Required work:
Give again, unaltered, the line with "camera: 75 degrees right, 10 degrees up" and all lines that follow it in the listing below, minus any pictures.

Given data:

____________

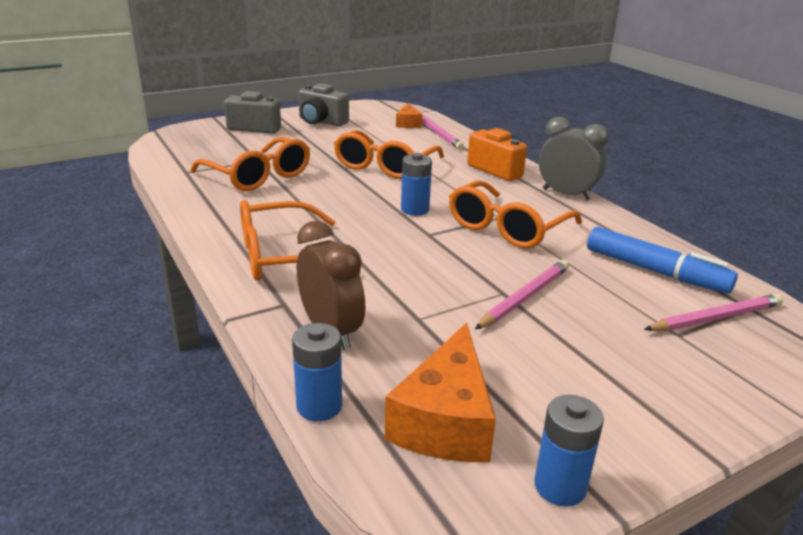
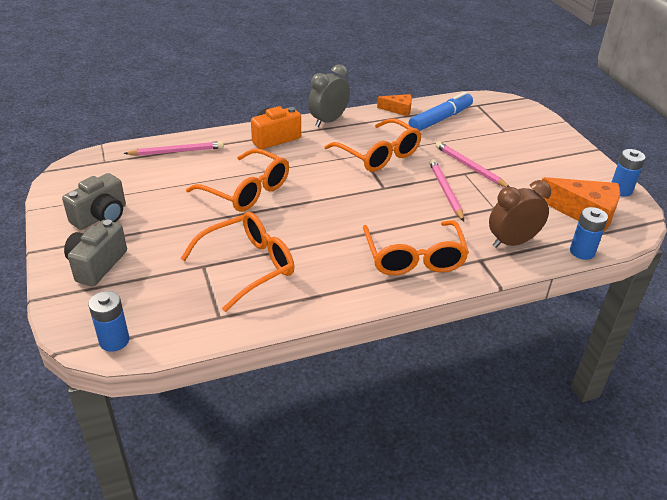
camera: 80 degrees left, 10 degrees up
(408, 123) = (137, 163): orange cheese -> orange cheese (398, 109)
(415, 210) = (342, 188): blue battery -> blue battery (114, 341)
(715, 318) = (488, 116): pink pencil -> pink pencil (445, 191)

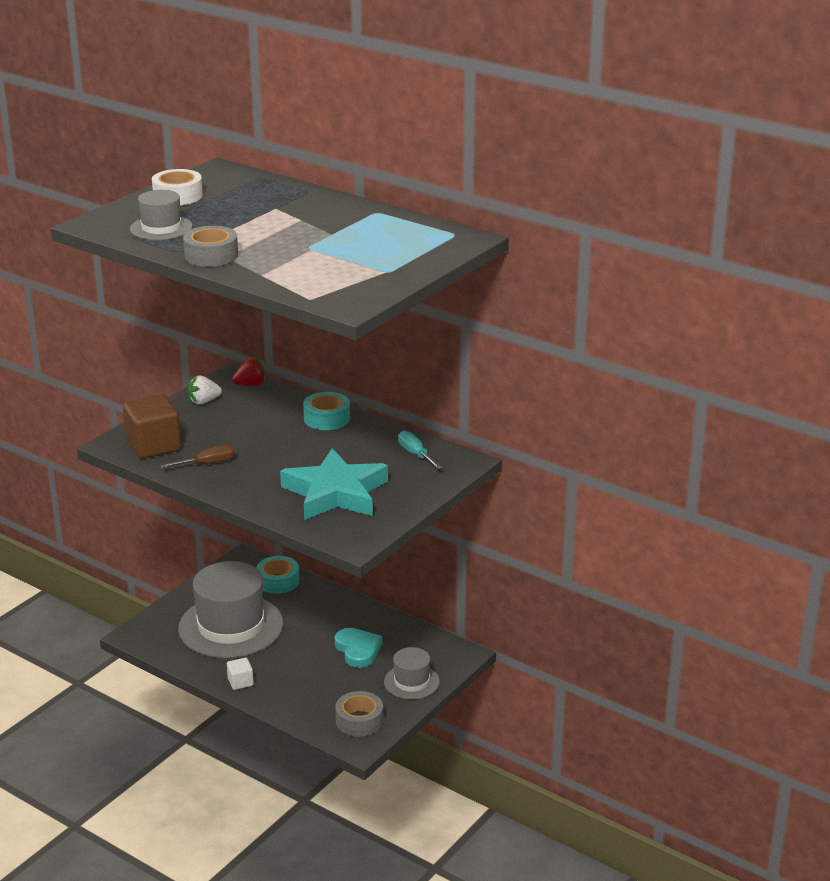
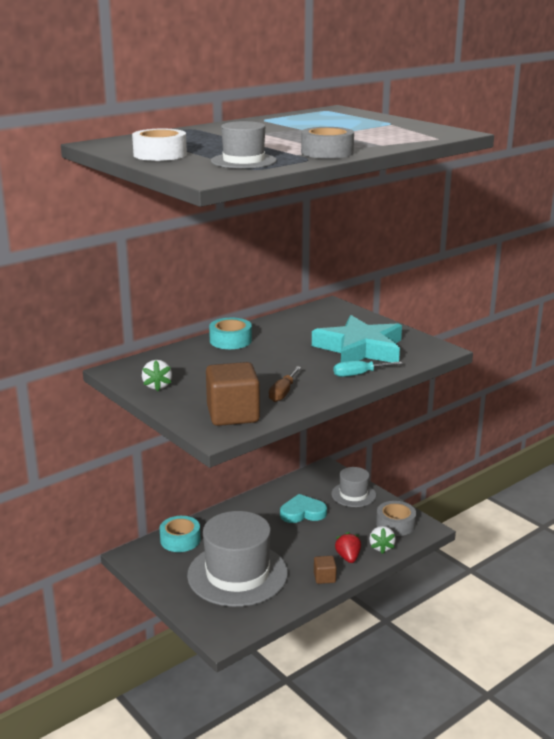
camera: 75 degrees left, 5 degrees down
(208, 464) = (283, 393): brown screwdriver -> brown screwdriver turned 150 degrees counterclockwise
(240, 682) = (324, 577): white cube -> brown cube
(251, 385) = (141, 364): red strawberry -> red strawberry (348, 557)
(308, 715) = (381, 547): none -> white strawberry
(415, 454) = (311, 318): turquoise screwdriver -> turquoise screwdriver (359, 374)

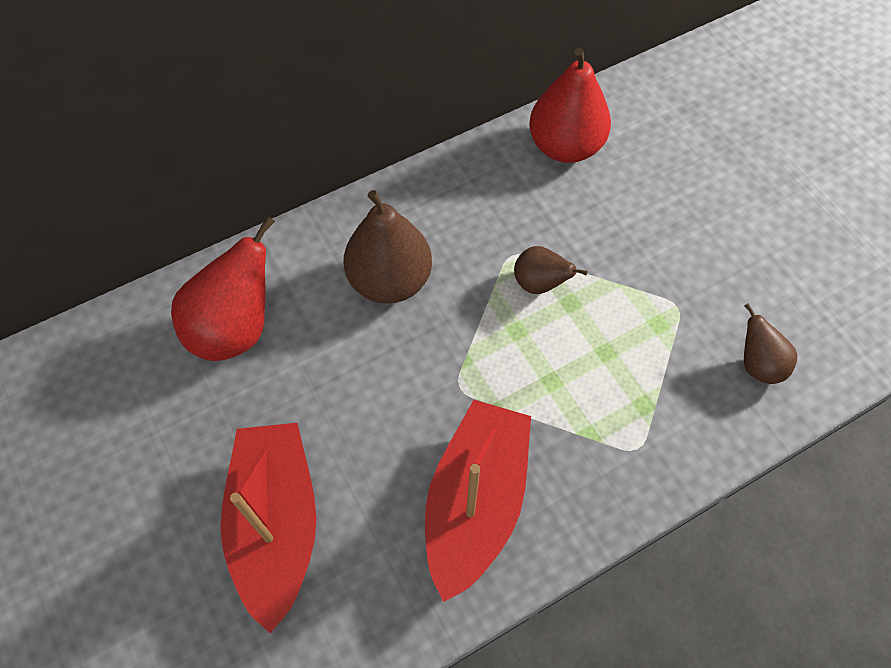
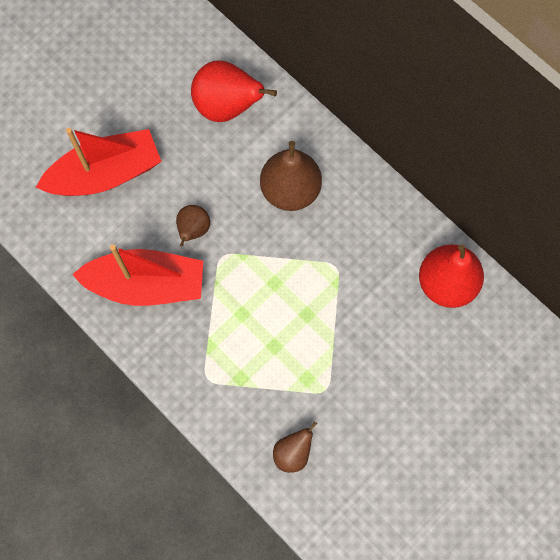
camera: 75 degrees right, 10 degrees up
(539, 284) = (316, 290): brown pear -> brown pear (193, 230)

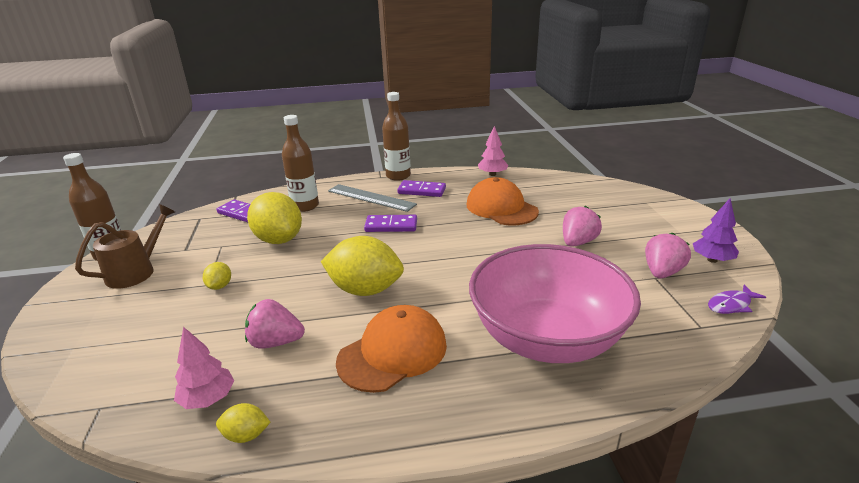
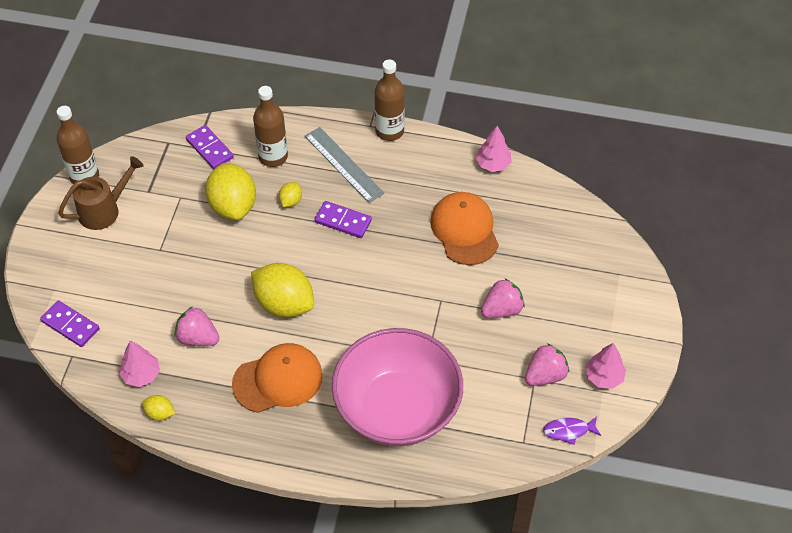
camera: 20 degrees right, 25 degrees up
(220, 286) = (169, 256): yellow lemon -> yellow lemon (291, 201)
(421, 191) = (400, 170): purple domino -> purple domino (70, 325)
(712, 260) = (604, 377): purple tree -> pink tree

____________

Written answer:
camera: 75 degrees right, 10 degrees up
(539, 284) = (316, 290): brown pear -> brown pear (193, 230)

camera: 20 degrees right, 25 degrees up
(220, 286) = (169, 256): yellow lemon -> yellow lemon (291, 201)
(421, 191) = (400, 170): purple domino -> purple domino (70, 325)
(712, 260) = (604, 377): purple tree -> pink tree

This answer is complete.